*** INFORMATION SHOWN ***
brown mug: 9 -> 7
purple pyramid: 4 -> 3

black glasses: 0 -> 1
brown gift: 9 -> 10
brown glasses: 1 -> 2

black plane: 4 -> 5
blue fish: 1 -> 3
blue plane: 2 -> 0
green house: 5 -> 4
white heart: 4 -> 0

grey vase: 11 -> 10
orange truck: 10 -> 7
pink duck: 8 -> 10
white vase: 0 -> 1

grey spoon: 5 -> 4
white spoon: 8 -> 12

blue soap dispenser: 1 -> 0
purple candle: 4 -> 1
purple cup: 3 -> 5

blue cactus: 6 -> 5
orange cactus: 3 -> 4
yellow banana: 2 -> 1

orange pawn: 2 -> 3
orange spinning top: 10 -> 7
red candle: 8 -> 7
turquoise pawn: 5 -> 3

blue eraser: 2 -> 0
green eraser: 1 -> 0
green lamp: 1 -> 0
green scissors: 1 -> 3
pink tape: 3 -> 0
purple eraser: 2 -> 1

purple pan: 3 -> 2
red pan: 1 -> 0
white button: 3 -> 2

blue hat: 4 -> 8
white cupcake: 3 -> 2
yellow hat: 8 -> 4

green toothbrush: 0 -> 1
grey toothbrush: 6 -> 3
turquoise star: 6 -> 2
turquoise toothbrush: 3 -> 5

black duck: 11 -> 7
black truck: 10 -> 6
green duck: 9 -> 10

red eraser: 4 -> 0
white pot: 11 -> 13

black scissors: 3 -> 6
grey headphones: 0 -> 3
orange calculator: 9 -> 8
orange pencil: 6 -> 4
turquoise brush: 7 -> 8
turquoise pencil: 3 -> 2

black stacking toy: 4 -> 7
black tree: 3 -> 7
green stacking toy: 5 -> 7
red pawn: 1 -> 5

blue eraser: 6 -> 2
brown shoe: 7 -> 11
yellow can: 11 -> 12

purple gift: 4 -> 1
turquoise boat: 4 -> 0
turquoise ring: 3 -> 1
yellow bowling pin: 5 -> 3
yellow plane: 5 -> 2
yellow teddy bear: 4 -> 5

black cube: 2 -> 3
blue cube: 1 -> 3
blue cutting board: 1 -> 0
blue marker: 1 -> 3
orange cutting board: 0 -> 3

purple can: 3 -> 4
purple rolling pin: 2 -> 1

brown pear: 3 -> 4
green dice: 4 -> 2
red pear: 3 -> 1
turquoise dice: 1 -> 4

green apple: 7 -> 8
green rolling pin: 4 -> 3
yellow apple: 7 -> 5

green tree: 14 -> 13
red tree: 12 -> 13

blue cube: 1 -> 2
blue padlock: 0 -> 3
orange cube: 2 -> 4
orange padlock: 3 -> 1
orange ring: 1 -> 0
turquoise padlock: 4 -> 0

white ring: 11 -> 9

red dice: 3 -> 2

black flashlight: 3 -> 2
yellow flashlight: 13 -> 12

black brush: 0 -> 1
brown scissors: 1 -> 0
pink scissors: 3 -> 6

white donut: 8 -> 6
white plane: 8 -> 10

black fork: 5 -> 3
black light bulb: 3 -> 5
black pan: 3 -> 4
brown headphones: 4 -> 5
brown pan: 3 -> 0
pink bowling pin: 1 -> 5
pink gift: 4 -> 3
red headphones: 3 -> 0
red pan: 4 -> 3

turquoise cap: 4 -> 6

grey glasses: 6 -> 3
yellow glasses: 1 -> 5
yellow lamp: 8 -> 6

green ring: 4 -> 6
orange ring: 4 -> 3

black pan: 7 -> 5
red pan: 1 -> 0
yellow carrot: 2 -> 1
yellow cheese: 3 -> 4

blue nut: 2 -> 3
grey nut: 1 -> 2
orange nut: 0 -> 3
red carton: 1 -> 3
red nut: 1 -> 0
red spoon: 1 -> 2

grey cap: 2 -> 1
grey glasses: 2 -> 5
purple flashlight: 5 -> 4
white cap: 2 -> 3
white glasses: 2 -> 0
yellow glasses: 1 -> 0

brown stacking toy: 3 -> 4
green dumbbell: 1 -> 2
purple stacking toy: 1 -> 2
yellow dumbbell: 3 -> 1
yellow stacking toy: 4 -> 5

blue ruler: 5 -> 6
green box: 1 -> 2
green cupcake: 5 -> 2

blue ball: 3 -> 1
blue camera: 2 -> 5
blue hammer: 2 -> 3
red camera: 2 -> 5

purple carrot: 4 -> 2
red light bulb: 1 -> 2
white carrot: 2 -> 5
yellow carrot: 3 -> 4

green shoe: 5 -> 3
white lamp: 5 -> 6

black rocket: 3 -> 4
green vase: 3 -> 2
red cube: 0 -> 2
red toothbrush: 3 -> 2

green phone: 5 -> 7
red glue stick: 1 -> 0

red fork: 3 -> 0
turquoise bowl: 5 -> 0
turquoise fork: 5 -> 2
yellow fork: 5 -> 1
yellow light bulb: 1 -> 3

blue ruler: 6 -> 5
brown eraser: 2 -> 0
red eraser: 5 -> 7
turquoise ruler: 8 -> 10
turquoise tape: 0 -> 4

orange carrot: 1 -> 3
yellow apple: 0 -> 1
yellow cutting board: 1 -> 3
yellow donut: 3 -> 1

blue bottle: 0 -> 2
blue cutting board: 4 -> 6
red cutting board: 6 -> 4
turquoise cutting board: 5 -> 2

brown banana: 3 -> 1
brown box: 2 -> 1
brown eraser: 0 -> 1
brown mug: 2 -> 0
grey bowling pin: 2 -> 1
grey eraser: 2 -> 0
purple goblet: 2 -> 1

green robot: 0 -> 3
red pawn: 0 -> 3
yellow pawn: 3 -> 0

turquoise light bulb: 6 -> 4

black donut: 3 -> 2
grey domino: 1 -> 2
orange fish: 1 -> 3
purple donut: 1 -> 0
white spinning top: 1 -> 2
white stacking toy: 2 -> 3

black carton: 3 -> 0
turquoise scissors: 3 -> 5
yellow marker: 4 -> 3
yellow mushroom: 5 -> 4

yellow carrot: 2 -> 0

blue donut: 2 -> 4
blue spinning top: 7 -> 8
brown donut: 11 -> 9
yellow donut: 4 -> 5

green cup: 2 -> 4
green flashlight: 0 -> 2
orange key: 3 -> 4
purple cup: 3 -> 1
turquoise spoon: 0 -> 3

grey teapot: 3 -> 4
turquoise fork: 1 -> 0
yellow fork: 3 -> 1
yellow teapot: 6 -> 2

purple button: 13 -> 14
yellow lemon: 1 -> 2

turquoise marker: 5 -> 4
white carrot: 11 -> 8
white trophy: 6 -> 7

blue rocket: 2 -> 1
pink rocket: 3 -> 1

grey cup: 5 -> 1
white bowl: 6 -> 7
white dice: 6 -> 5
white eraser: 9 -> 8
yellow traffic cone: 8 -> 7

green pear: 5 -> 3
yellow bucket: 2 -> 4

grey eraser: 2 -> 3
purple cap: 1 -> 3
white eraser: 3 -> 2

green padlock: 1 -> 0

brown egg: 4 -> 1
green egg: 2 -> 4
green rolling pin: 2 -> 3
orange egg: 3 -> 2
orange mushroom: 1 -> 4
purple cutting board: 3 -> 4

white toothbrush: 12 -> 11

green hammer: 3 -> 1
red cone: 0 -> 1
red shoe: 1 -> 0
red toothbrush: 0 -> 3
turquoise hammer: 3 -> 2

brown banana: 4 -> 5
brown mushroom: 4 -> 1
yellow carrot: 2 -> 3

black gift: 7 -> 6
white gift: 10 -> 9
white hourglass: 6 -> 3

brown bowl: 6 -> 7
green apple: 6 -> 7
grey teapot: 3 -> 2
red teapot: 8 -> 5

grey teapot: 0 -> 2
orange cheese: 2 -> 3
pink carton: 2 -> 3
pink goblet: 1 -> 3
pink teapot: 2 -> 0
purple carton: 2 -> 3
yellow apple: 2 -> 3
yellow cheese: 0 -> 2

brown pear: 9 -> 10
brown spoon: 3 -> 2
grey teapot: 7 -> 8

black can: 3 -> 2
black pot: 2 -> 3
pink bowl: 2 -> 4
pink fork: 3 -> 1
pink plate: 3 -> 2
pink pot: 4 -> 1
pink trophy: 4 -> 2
*** End of INFORMATION SHOWN ***
### PROBLEM STATEMENT
Repeat exactly, and only, the run of lines from the start of the material above through the line that holds "black duck: 11 -> 7".

### RESULT OF THE TASK
brown mug: 9 -> 7
purple pyramid: 4 -> 3

black glasses: 0 -> 1
brown gift: 9 -> 10
brown glasses: 1 -> 2

black plane: 4 -> 5
blue fish: 1 -> 3
blue plane: 2 -> 0
green house: 5 -> 4
white heart: 4 -> 0

grey vase: 11 -> 10
orange truck: 10 -> 7
pink duck: 8 -> 10
white vase: 0 -> 1

grey spoon: 5 -> 4
white spoon: 8 -> 12

blue soap dispenser: 1 -> 0
purple candle: 4 -> 1
purple cup: 3 -> 5

blue cactus: 6 -> 5
orange cactus: 3 -> 4
yellow banana: 2 -> 1

orange pawn: 2 -> 3
orange spinning top: 10 -> 7
red candle: 8 -> 7
turquoise pawn: 5 -> 3

blue eraser: 2 -> 0
green eraser: 1 -> 0
green lamp: 1 -> 0
green scissors: 1 -> 3
pink tape: 3 -> 0
purple eraser: 2 -> 1

purple pan: 3 -> 2
red pan: 1 -> 0
white button: 3 -> 2

blue hat: 4 -> 8
white cupcake: 3 -> 2
yellow hat: 8 -> 4

green toothbrush: 0 -> 1
grey toothbrush: 6 -> 3
turquoise star: 6 -> 2
turquoise toothbrush: 3 -> 5

black duck: 11 -> 7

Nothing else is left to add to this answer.